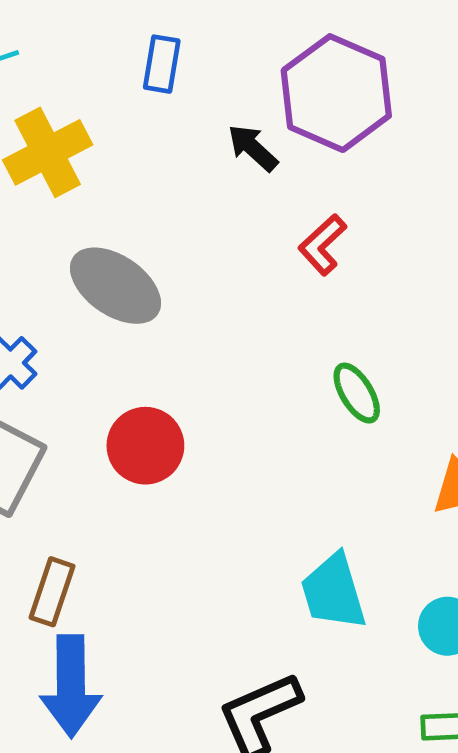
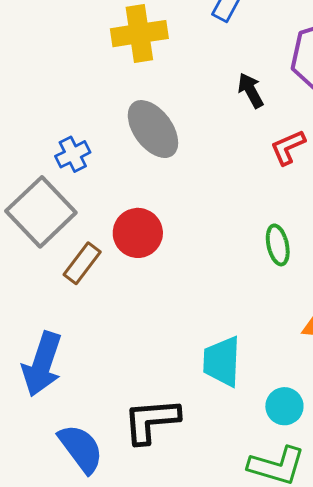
black arrow: (253, 148) -> (251, 90), moved
brown rectangle: (52, 592) -> (82, 263), moved

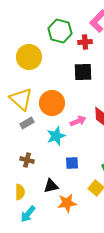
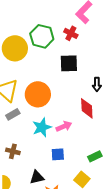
green hexagon: (60, 31) -> (42, 36), moved
red cross: (85, 42) -> (71, 33), turned 32
pink arrow: (78, 121) -> (64, 126), moved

********************

Goal of the exercise -> Retype the entries exactly, skipping every picture.

Exercise solution ->
black arrow: (253, 148) -> (251, 90), moved
brown rectangle: (52, 592) -> (82, 263), moved

green hexagon: (60, 31) -> (42, 36), moved
red cross: (85, 42) -> (71, 33), turned 32
pink arrow: (78, 121) -> (64, 126), moved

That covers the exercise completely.